Given data:
--- START ---

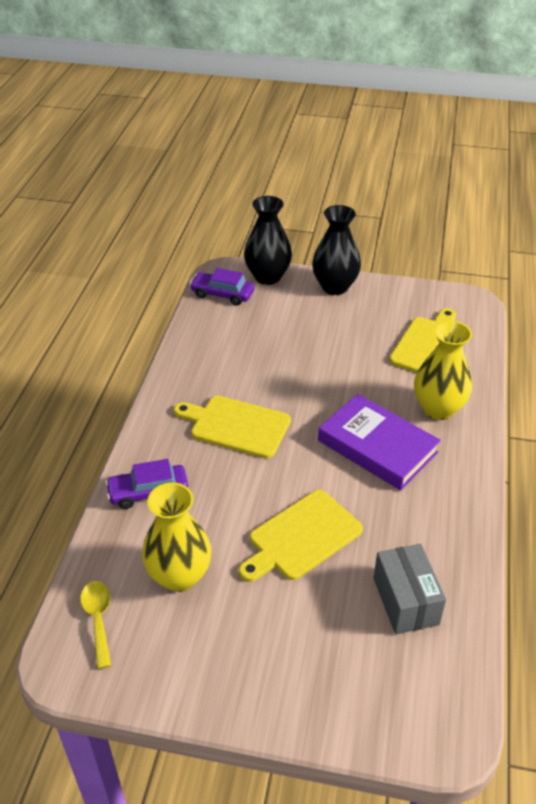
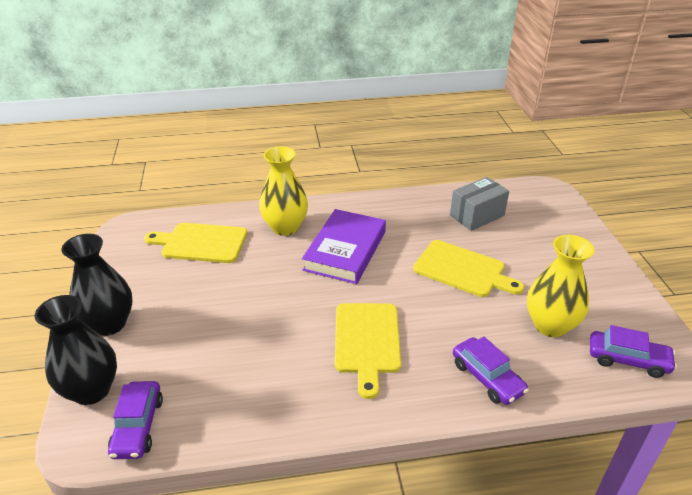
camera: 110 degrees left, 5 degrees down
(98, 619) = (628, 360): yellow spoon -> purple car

--- END ---
--- START ---

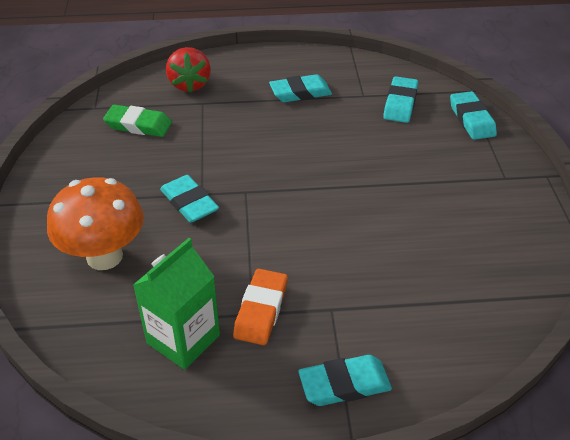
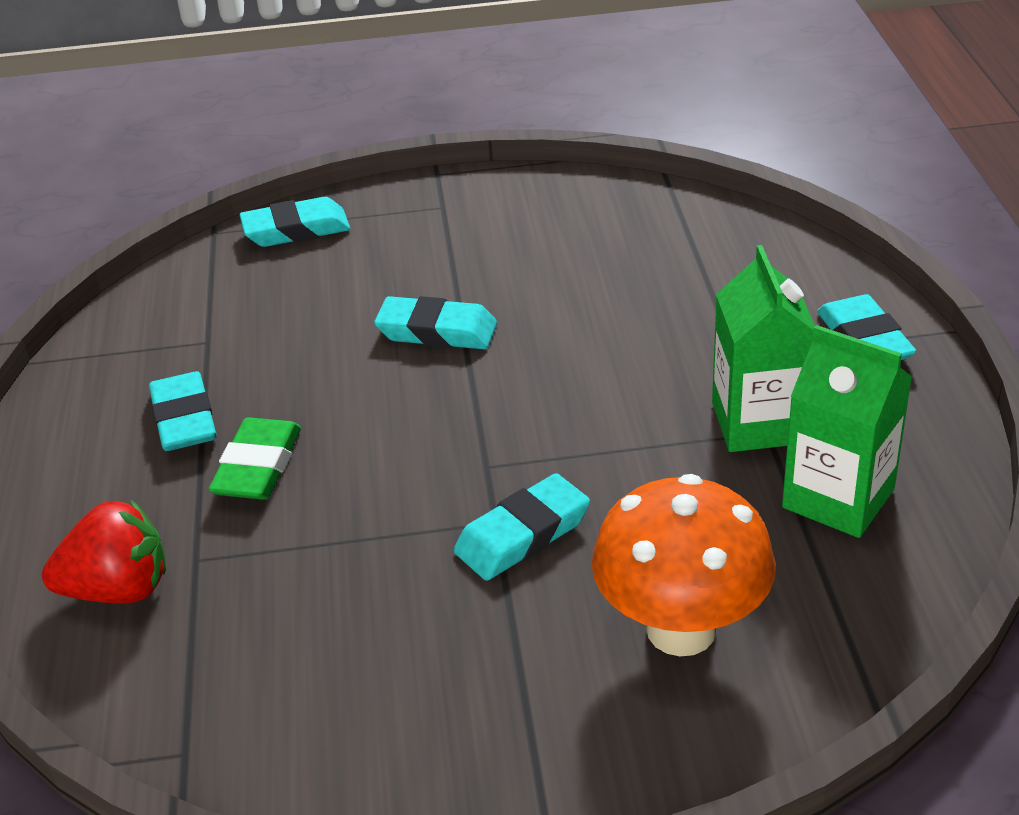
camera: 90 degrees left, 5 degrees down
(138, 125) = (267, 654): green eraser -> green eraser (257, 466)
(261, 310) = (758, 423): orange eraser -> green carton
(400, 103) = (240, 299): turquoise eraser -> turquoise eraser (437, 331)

--- END ---
--- START ---

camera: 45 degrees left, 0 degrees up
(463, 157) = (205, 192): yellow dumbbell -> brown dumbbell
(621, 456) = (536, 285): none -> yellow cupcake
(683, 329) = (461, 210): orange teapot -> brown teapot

--- END ---

The task:
All lines in the listing above from the line containing "(138, 125) = (267, 654): green" to the line containing "(400, 103) = (240, 299): turquoise", inclusive, should be retyped exactly; no other lines should appear.

Solution to this task:
(138, 125) = (267, 654): green eraser -> green eraser (257, 466)
(261, 310) = (758, 423): orange eraser -> green carton
(400, 103) = (240, 299): turquoise eraser -> turquoise eraser (437, 331)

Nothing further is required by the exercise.